▶ Exercise goal:
Using the listing below, select the lines with the word "none" and copy them.

▶ Dataset entries:

☆ ☆ ☆ ☆ ☆

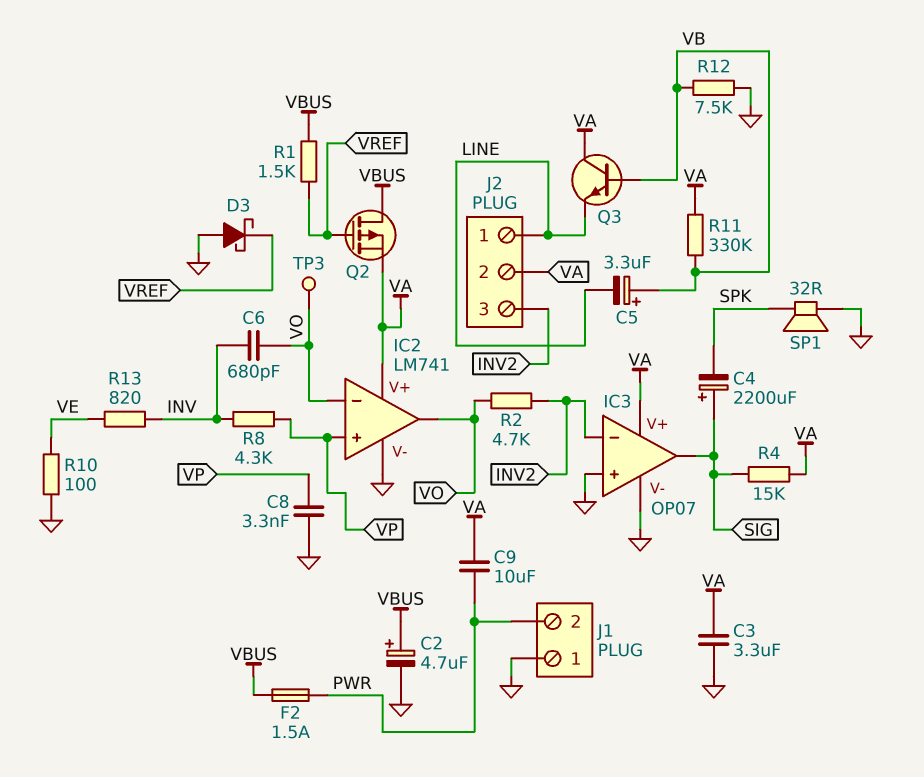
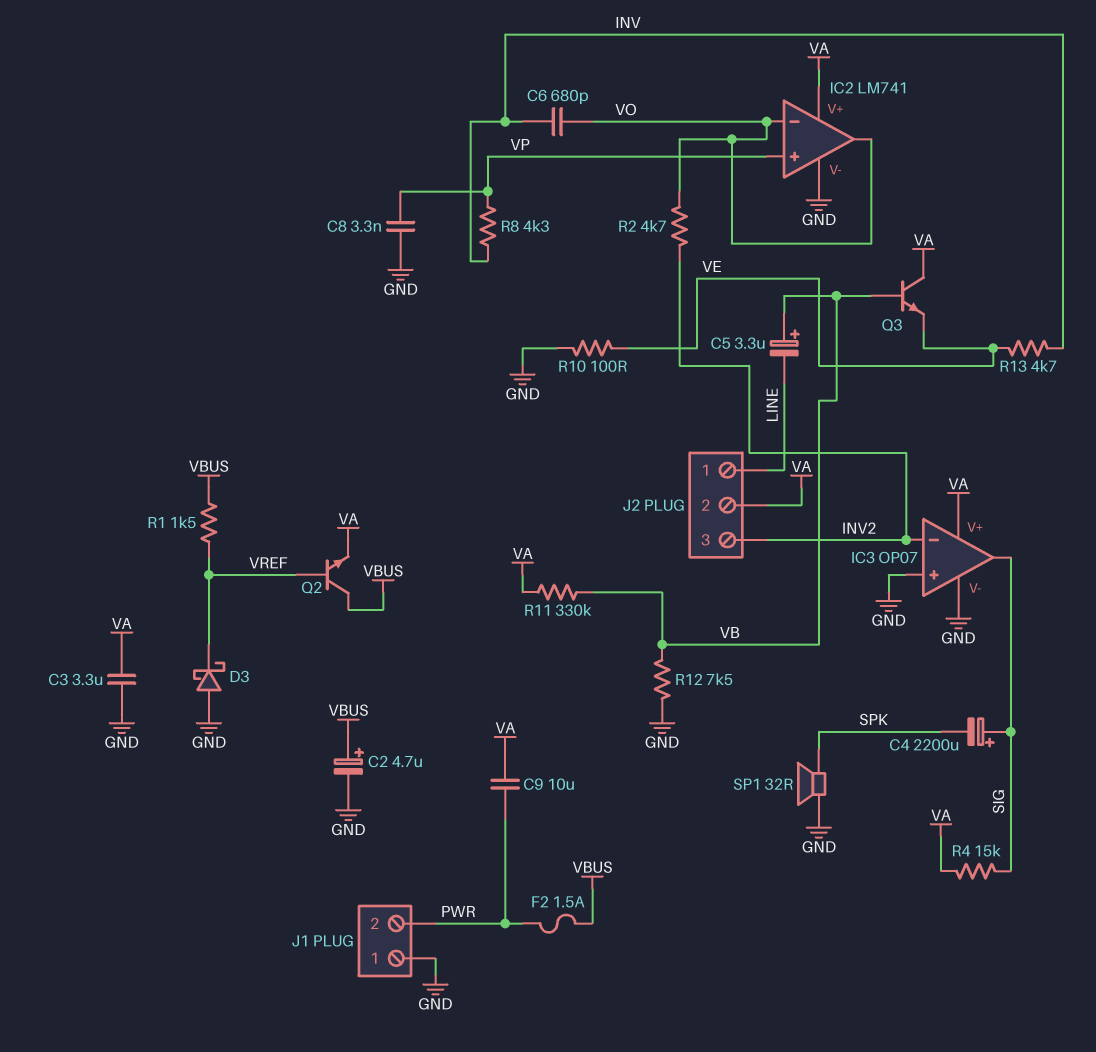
Q2: PMOS (G VREF, D VBUS, S VA) -> NPN (B VREF, C VBUS, E VA)
Q3: NPN (B VB, C VA, E LINE) -> NPN (B VB, C VA, E VE)
R13: 820 (INV, VE) -> 4.7k (INV, VE)
TP3: test point (VO) -> none

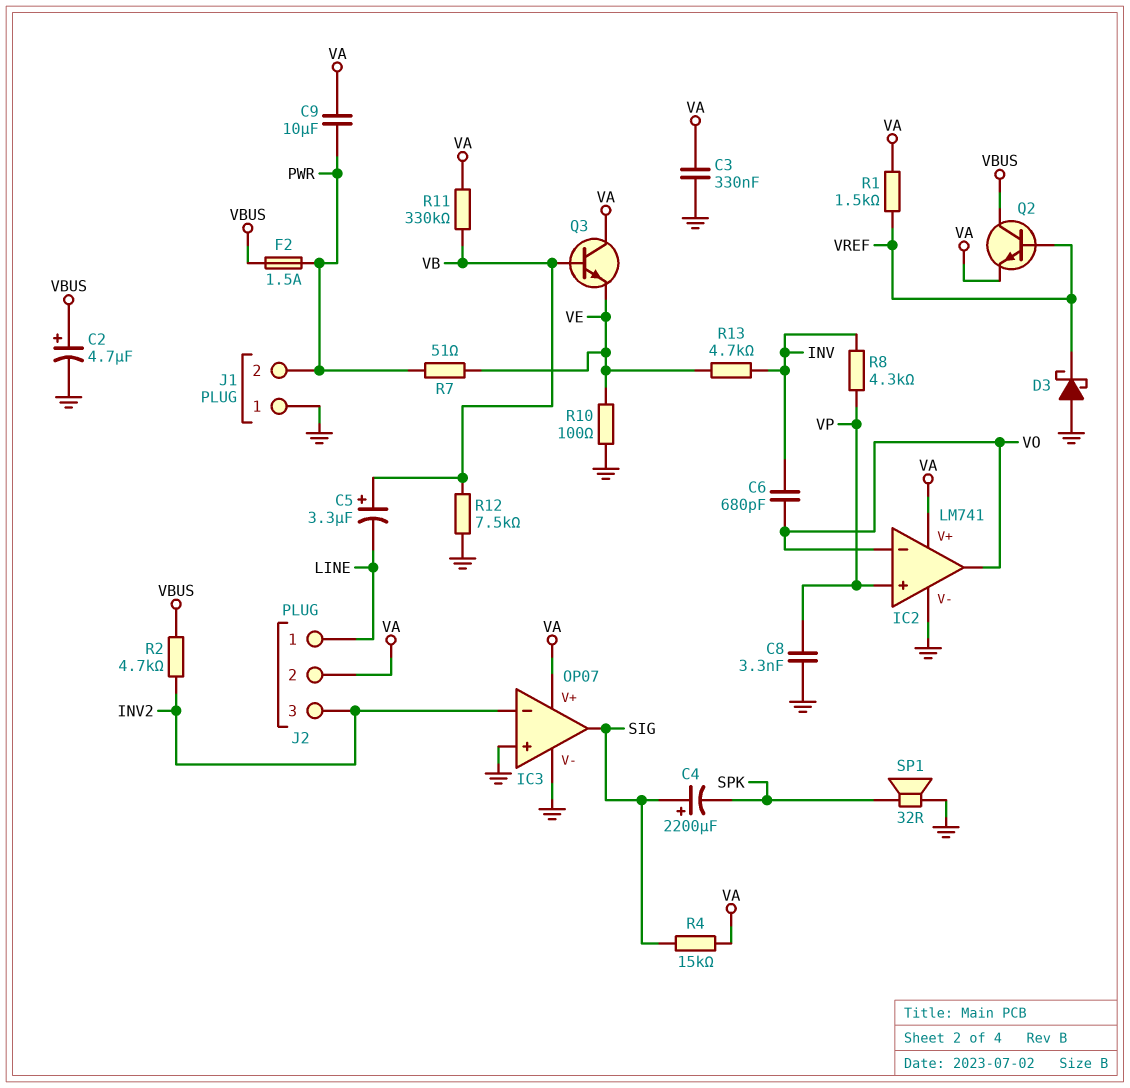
C3: 3.3uF (GND, VA) -> 330nF (GND, VA)
R1: 1.5k (VBUS, VREF) -> 1.5k (VA, VREF)
R2: 4.7k (INV2, VO) -> 4.7k (INV2, VBUS)
R7: none -> 51 (PWR, VE)

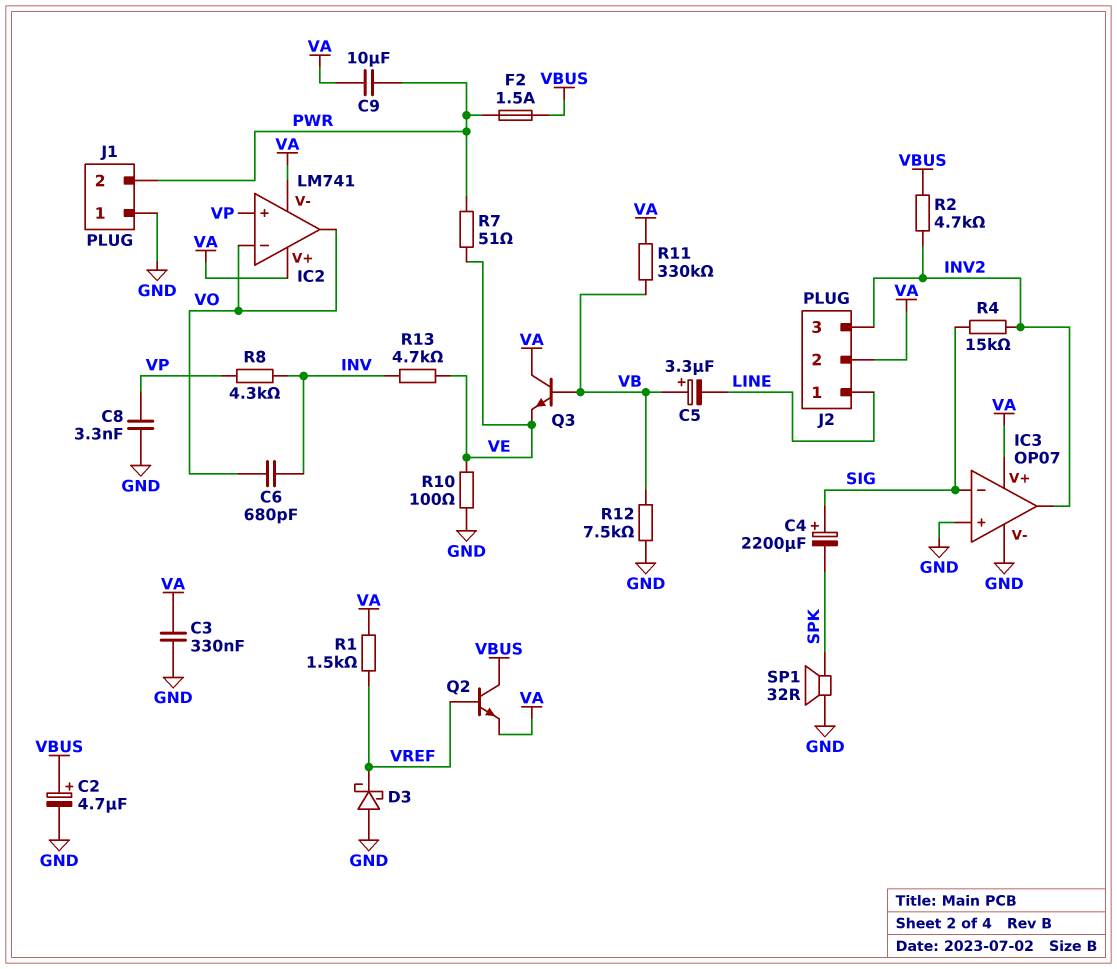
IC2 pin V-: GND -> VA
IC3 pin in-: INV2 -> SIG
IC3 pin out: SIG -> INV2
R4: 15k (SIG, VA) -> 15k (INV2, SIG)

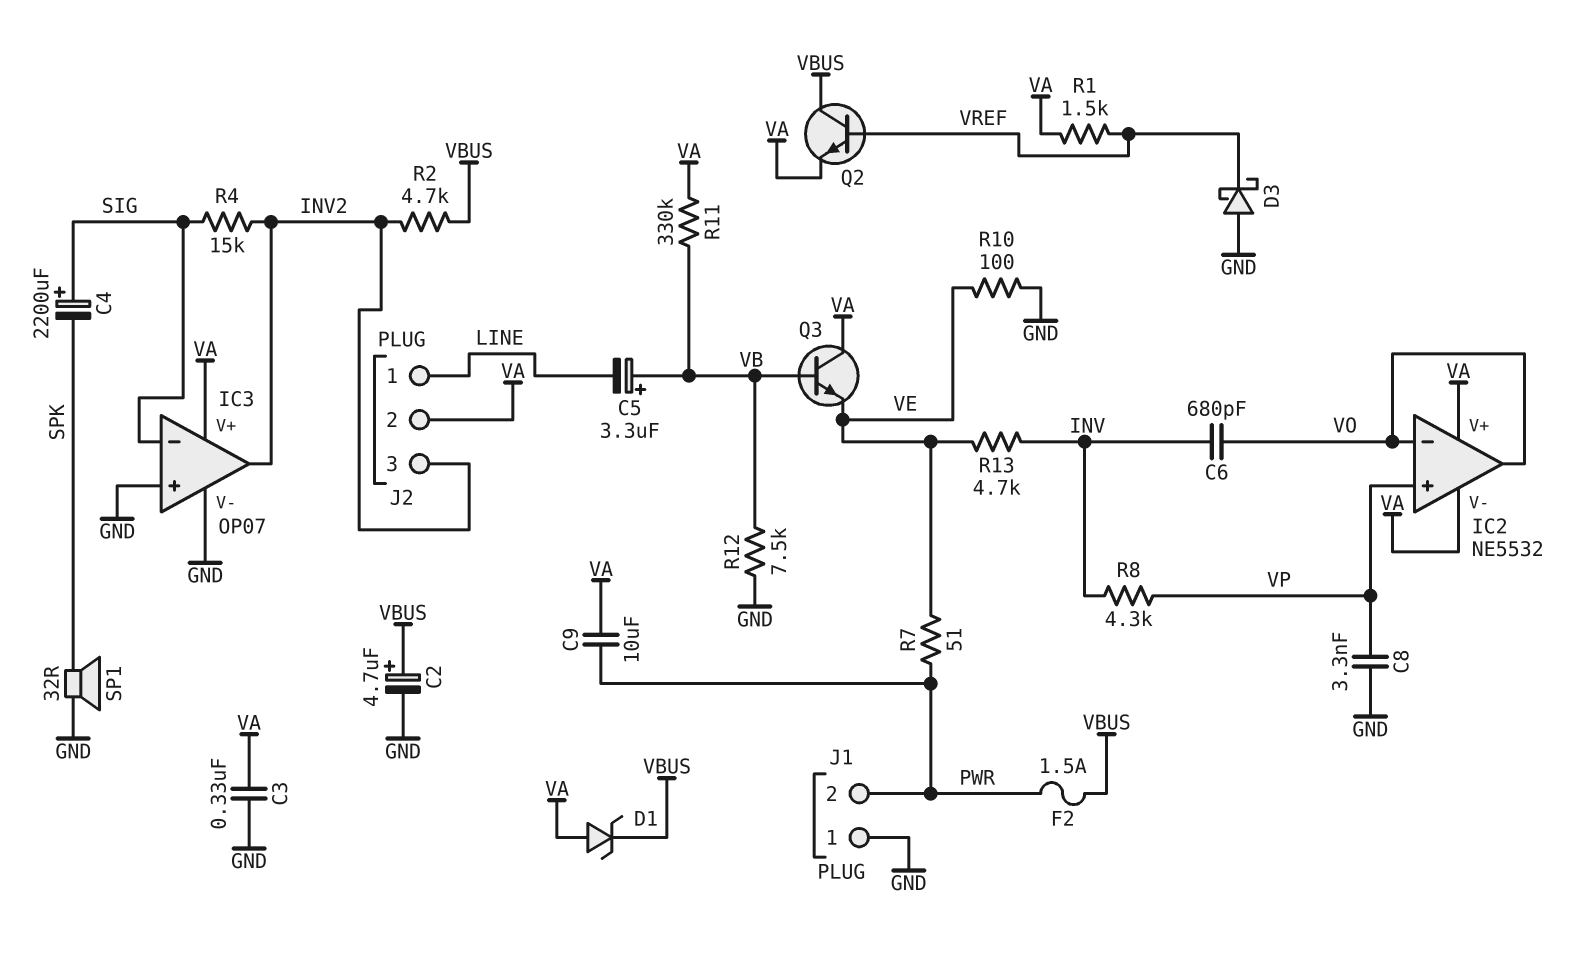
D1: none -> zener (A VA, K VBUS)
IC2: LM741 -> NE5532

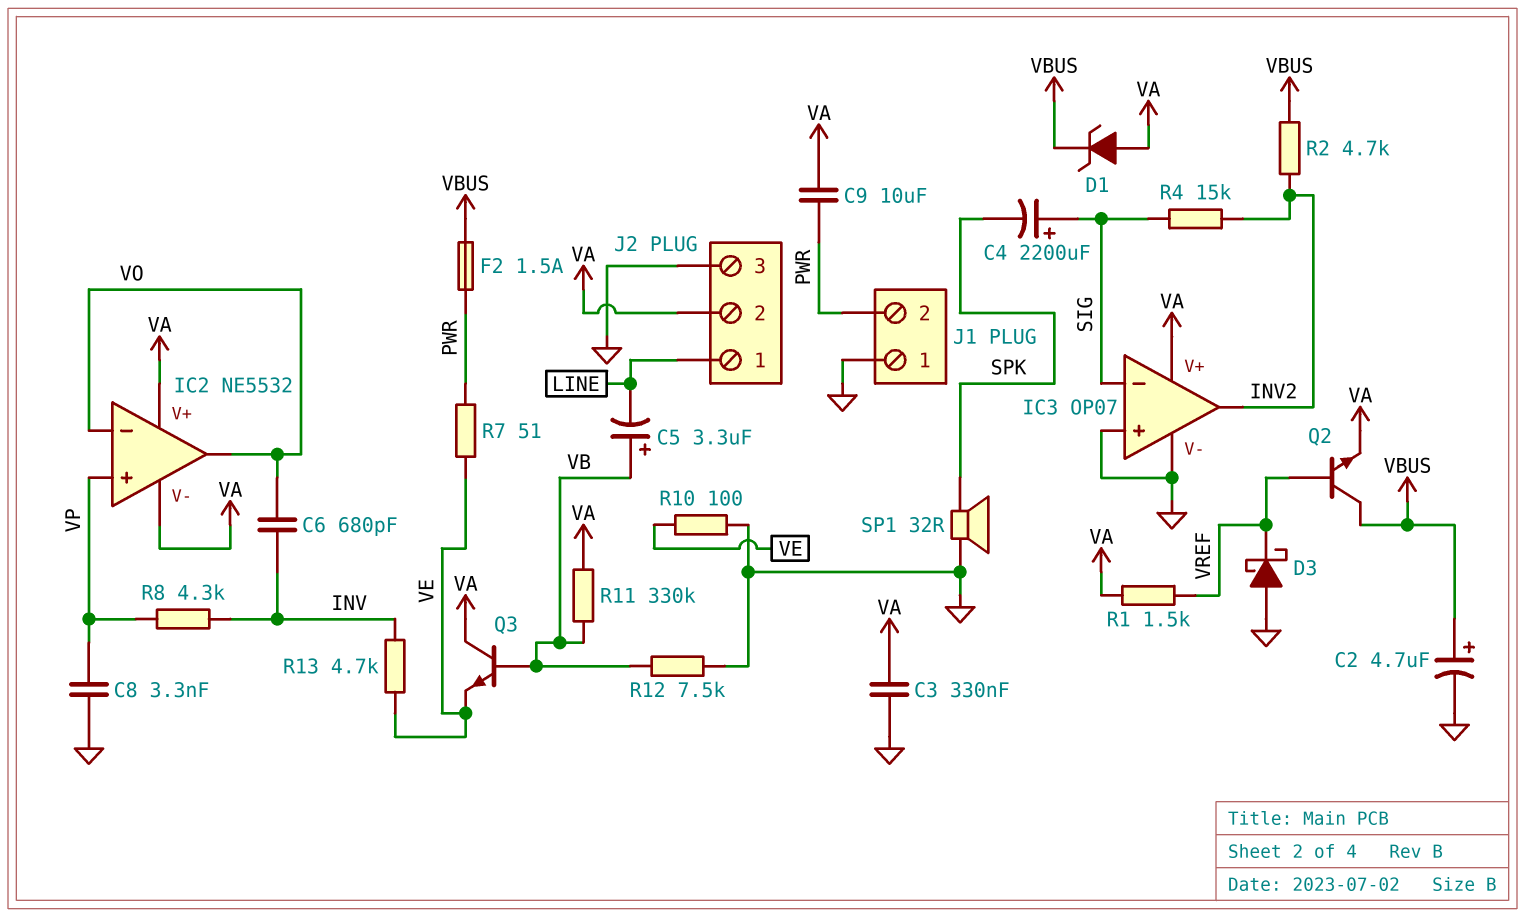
J2 pin 3: INV2 -> GND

☆ ☆ ☆ ☆ ☆

▶ Task output:
TP3: test point (VO) -> none
R7: none -> 51 (PWR, VE)
D1: none -> zener (A VA, K VBUS)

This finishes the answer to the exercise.